[Given data]
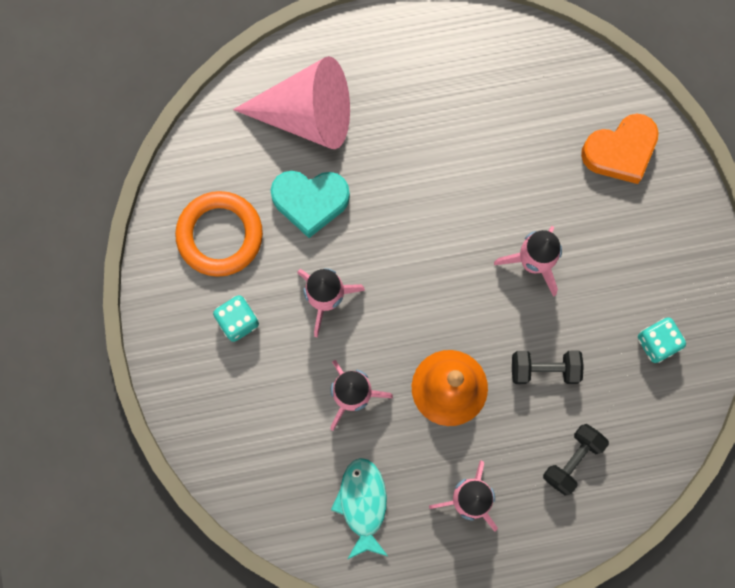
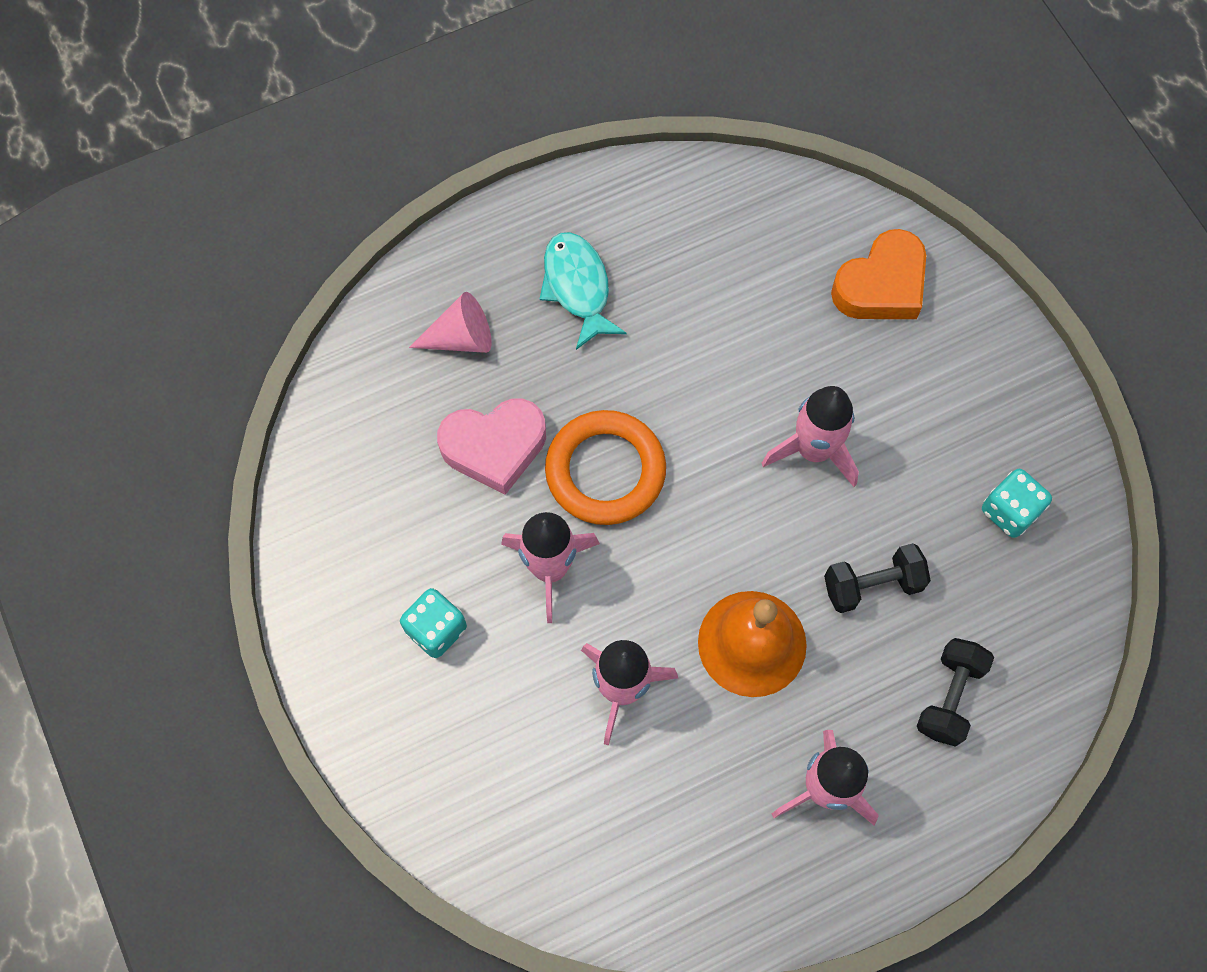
camera: 15 degrees left, 10 degrees down
(220, 235) = (382, 521): orange ring -> orange ring (605, 471)
(307, 114) = (461, 338): pink cone -> pink cone, size x0.52
(310, 201) = (494, 447): turquoise heart -> pink heart
(362, 504) = (678, 837): turquoise fish -> turquoise fish (577, 287)

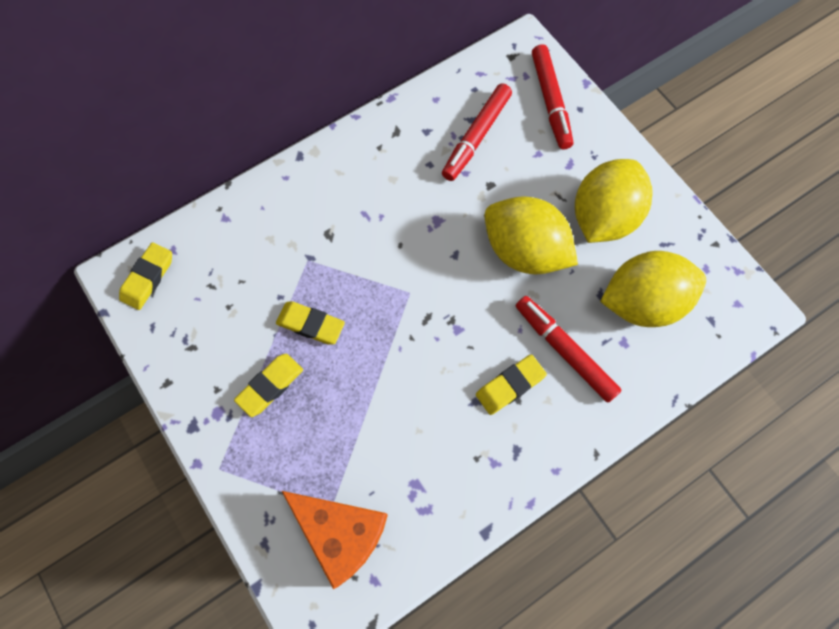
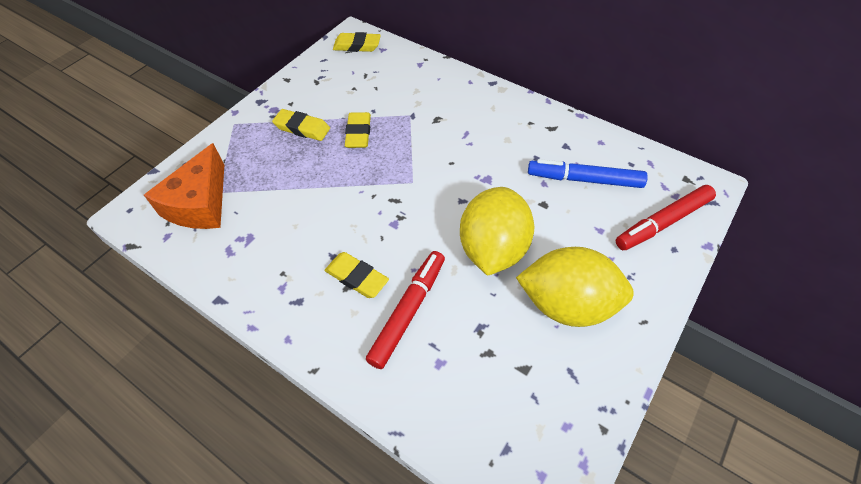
camera: 70 degrees right, 15 degrees down
(476, 137) = (584, 180): red marker -> blue marker
(642, 302) = (492, 368): yellow lemon -> none

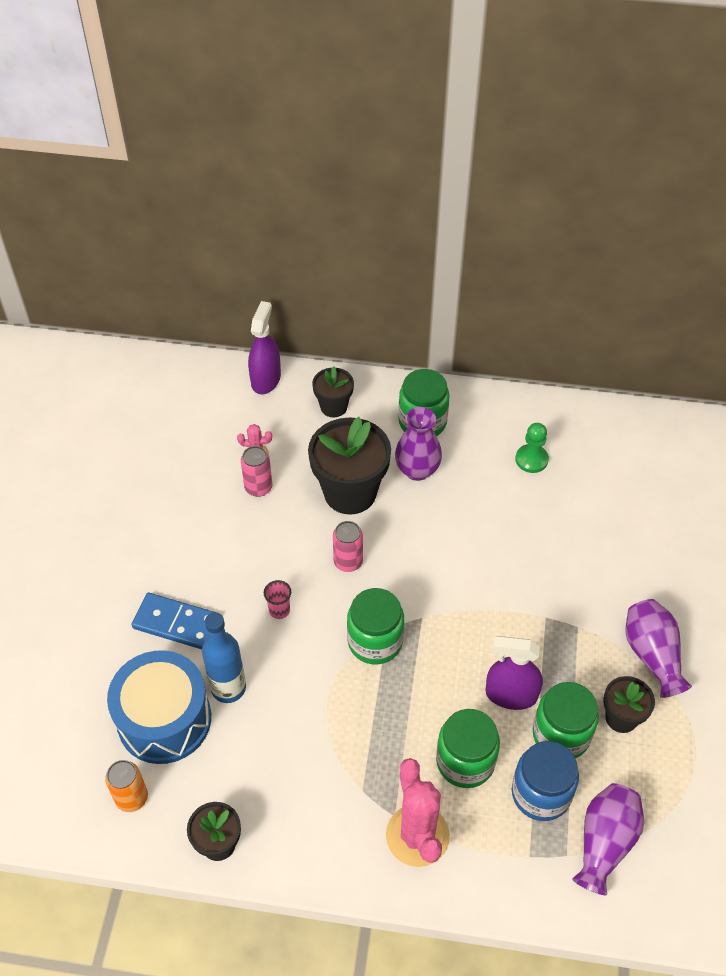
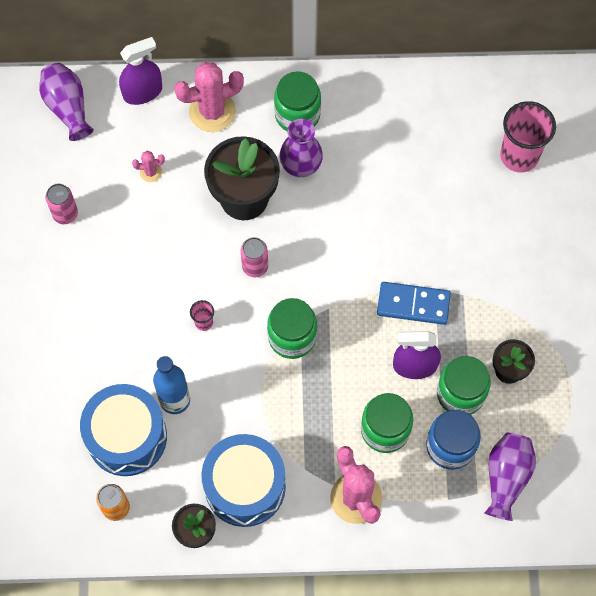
camera: 10 degrees left, 15 degrees up
(176, 623) = (116, 349): blue domino -> blue domino (413, 304)
(258, 487) = (160, 206): pink can -> pink can (65, 214)
(266, 379) = (142, 92): purple spray bottle -> purple spray bottle turned 60 degrees clockwise
(287, 799) = (245, 486): none -> blue drum
(333, 407) = (212, 111): black flower pot -> pink cactus
(531, 459) = (402, 138): green pawn -> none
(652, 655) = (528, 310): purple vase -> purple vase (68, 108)
(658, 494) = (519, 156): none -> pink cup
[/Given data]
Could you copy exactly the line containing "(287, 799) = (245, 486): none -> blue drum" and each line after it through the end of the records, and nothing else?

(287, 799) = (245, 486): none -> blue drum
(333, 407) = (212, 111): black flower pot -> pink cactus
(531, 459) = (402, 138): green pawn -> none
(652, 655) = (528, 310): purple vase -> purple vase (68, 108)
(658, 494) = (519, 156): none -> pink cup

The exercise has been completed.